(Collected data entries)
____
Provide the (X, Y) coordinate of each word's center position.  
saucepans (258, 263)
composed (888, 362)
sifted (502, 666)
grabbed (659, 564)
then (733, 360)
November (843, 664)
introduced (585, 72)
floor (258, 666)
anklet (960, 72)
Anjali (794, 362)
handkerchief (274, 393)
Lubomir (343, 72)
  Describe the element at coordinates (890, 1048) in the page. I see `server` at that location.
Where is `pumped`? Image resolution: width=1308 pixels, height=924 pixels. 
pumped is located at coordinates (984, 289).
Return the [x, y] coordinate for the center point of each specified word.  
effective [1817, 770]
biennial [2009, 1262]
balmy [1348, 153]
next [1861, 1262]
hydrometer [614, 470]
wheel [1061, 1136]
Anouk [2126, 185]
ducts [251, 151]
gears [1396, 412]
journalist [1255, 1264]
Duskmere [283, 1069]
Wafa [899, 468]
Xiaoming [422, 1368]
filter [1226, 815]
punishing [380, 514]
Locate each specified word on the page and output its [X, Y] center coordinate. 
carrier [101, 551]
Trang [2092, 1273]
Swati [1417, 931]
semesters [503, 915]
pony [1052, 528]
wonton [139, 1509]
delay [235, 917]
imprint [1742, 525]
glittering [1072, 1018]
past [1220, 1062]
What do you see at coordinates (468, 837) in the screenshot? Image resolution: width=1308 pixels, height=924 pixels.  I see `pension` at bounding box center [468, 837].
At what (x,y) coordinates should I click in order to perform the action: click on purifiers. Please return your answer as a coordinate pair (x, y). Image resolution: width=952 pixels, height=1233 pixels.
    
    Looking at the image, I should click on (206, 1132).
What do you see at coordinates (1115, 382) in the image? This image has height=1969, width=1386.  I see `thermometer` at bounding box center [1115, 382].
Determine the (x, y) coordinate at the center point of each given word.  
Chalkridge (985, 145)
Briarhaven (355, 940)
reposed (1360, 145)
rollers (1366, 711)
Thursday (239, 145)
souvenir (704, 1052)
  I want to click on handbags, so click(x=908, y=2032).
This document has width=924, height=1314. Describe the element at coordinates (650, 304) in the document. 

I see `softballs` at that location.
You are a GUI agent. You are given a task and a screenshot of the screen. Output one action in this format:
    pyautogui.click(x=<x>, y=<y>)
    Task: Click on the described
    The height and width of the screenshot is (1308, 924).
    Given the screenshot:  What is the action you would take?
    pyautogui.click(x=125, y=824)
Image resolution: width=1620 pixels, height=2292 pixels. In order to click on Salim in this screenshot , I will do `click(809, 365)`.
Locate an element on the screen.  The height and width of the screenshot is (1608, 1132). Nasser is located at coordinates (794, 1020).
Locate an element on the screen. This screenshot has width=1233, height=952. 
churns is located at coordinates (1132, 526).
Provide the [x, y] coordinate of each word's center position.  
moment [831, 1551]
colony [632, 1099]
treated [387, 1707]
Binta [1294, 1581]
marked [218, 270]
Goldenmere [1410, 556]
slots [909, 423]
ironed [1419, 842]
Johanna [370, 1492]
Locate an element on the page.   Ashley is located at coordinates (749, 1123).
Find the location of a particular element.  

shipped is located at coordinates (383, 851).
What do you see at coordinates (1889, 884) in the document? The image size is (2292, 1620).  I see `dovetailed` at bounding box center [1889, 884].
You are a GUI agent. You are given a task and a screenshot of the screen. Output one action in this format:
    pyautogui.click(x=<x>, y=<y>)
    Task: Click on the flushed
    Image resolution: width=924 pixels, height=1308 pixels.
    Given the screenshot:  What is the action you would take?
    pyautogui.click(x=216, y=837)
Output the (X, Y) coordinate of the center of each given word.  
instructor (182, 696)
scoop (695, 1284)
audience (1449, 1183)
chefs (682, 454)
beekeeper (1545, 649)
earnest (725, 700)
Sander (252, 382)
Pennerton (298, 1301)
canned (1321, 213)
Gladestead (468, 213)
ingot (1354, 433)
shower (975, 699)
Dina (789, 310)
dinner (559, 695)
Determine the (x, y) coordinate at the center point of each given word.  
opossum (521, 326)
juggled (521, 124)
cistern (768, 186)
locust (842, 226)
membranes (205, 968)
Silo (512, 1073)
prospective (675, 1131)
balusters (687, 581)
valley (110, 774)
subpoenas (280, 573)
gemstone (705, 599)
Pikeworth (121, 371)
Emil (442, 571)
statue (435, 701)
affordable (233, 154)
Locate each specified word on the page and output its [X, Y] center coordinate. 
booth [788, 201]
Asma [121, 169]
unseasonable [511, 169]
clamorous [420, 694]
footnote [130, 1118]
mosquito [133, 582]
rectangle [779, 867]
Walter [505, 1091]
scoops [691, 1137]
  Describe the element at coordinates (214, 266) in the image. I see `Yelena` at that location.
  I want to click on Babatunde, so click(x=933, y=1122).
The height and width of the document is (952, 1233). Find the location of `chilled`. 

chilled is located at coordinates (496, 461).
____
### Aim of the exercise
Please recast all of the material above as a Markdown table with two columns, Row and Line, numbering each line in order and leaving out blank lines.

### Exercise response
| Row | Line |
|---|---|
| 1 | Provide the (X, Y) coordinate of each word's center position.   |
| 2 | saucepans (258, 263) |
| 3 | composed (888, 362) |
| 4 | sifted (502, 666) |
| 5 | grabbed (659, 564) |
| 6 | then (733, 360) |
| 7 | November (843, 664) |
| 8 | introduced (585, 72) |
| 9 | floor (258, 666) |
| 10 | anklet (960, 72) |
| 11 | Anjali (794, 362) |
| 12 | handkerchief (274, 393) |
| 13 | Lubomir (343, 72) |
| 14 |   Describe the element at coordinates (890, 1048) in the page. I see `server` at that location. |
| 15 | Where is `pumped`? Image resolution: width=1308 pixels, height=924 pixels.  |
| 16 | pumped is located at coordinates (984, 289). |
| 17 | Return the [x, y] coordinate for the center point of each specified word.   |
| 18 | effective [1817, 770] |
| 19 | biennial [2009, 1262] |
| 20 | balmy [1348, 153] |
| 21 | next [1861, 1262] |
| 22 | hydrometer [614, 470] |
| 23 | wheel [1061, 1136] |
| 24 | Anouk [2126, 185] |
| 25 | ducts [251, 151] |
| 26 | gears [1396, 412] |
| 27 | journalist [1255, 1264] |
| 28 | Duskmere [283, 1069] |
| 29 | Wafa [899, 468] |
| 30 | Xiaoming [422, 1368] |
| 31 | filter [1226, 815] |
| 32 | punishing [380, 514] |
| 33 | Locate each specified word on the page and output its [X, Y] center coordinate.  |
| 34 | carrier [101, 551] |
| 35 | Trang [2092, 1273] |
| 36 | Swati [1417, 931] |
| 37 | semesters [503, 915] |
| 38 | pony [1052, 528] |
| 39 | wonton [139, 1509] |
| 40 | delay [235, 917] |
| 41 | imprint [1742, 525] |
| 42 | glittering [1072, 1018] |
| 43 | past [1220, 1062] |
| 44 | What do you see at coordinates (468, 837) in the screenshot? Image resolution: width=1308 pixels, height=924 pixels.  I see `pension` at bounding box center [468, 837]. |
| 45 | At what (x,y) coordinates should I click in order to perform the action: click on purifiers. Please return your answer as a coordinate pair (x, y). Image resolution: width=952 pixels, height=1233 pixels. |
| 46 |     Looking at the image, I should click on (206, 1132). |
| 47 | What do you see at coordinates (1115, 382) in the image? This image has height=1969, width=1386.  I see `thermometer` at bounding box center [1115, 382]. |
| 48 | Determine the (x, y) coordinate at the center point of each given word.   |
| 49 | Chalkridge (985, 145) |
| 50 | Briarhaven (355, 940) |
| 51 | reposed (1360, 145) |
| 52 | rollers (1366, 711) |
| 53 | Thursday (239, 145) |
| 54 | souvenir (704, 1052) |
| 55 |   I want to click on handbags, so click(x=908, y=2032). |
| 56 | This document has width=924, height=1314. Describe the element at coordinates (650, 304) in the document.  |
| 57 | I see `softballs` at that location. |
| 58 | You are a GUI agent. You are given a task and a screenshot of the screen. Output one action in this format: |
| 59 |     pyautogui.click(x=<x>, y=<y>) |
| 60 |     Task: Click on the described |
| 61 |     The height and width of the screenshot is (1308, 924). |
| 62 |     Given the screenshot:  What is the action you would take? |
| 63 |     pyautogui.click(x=125, y=824) |
| 64 | Image resolution: width=1620 pixels, height=2292 pixels. In order to click on Salim in this screenshot , I will do `click(809, 365)`. |
| 65 | Locate an element on the screen.  The height and width of the screenshot is (1608, 1132). Nasser is located at coordinates (794, 1020). |
| 66 | Locate an element on the screen. This screenshot has width=1233, height=952.  |
| 67 | churns is located at coordinates (1132, 526). |
| 68 | Provide the [x, y] coordinate of each word's center position.   |
| 69 | moment [831, 1551] |
| 70 | colony [632, 1099] |
| 71 | treated [387, 1707] |
| 72 | Binta [1294, 1581] |
| 73 | marked [218, 270] |
| 74 | Goldenmere [1410, 556] |
| 75 | slots [909, 423] |
| 76 | ironed [1419, 842] |
| 77 | Johanna [370, 1492] |
| 78 | Locate an element on the page.   Ashley is located at coordinates (749, 1123). |
| 79 | Find the location of a particular element.   |
| 80 | shipped is located at coordinates (383, 851). |
| 81 | What do you see at coordinates (1889, 884) in the document? The image size is (2292, 1620).  I see `dovetailed` at bounding box center [1889, 884]. |
| 82 | You are a GUI agent. You are given a task and a screenshot of the screen. Output one action in this format: |
| 83 |     pyautogui.click(x=<x>, y=<y>) |
| 84 |     Task: Click on the flushed |
| 85 |     Image resolution: width=924 pixels, height=1308 pixels. |
| 86 |     Given the screenshot:  What is the action you would take? |
| 87 |     pyautogui.click(x=216, y=837) |
| 88 | Output the (X, Y) coordinate of the center of each given word.   |
| 89 | instructor (182, 696) |
| 90 | scoop (695, 1284) |
| 91 | audience (1449, 1183) |
| 92 | chefs (682, 454) |
| 93 | beekeeper (1545, 649) |
| 94 | earnest (725, 700) |
| 95 | Sander (252, 382) |
| 96 | Pennerton (298, 1301) |
| 97 | canned (1321, 213) |
| 98 | Gladestead (468, 213) |
| 99 | ingot (1354, 433) |
| 100 | shower (975, 699) |
| 101 | Dina (789, 310) |
| 102 | dinner (559, 695) |
| 103 | Determine the (x, y) coordinate at the center point of each given word.   |
| 104 | opossum (521, 326) |
| 105 | juggled (521, 124) |
| 106 | cistern (768, 186) |
| 107 | locust (842, 226) |
| 108 | membranes (205, 968) |
| 109 | Silo (512, 1073) |
| 110 | prospective (675, 1131) |
| 111 | balusters (687, 581) |
| 112 | valley (110, 774) |
| 113 | subpoenas (280, 573) |
| 114 | gemstone (705, 599) |
| 115 | Pikeworth (121, 371) |
| 116 | Emil (442, 571) |
| 117 | statue (435, 701) |
| 118 | affordable (233, 154) |
| 119 | Locate each specified word on the page and output its [X, Y] center coordinate.  |
| 120 | booth [788, 201] |
| 121 | Asma [121, 169] |
| 122 | unseasonable [511, 169] |
| 123 | clamorous [420, 694] |
| 124 | footnote [130, 1118] |
| 125 | mosquito [133, 582] |
| 126 | rectangle [779, 867] |
| 127 | Walter [505, 1091] |
| 128 | scoops [691, 1137] |
| 129 |   Describe the element at coordinates (214, 266) in the image. I see `Yelena` at that location. |
| 130 |   I want to click on Babatunde, so click(x=933, y=1122). |
| 131 | The height and width of the document is (952, 1233). Find the location of `chilled`.  |
| 132 | chilled is located at coordinates (496, 461). |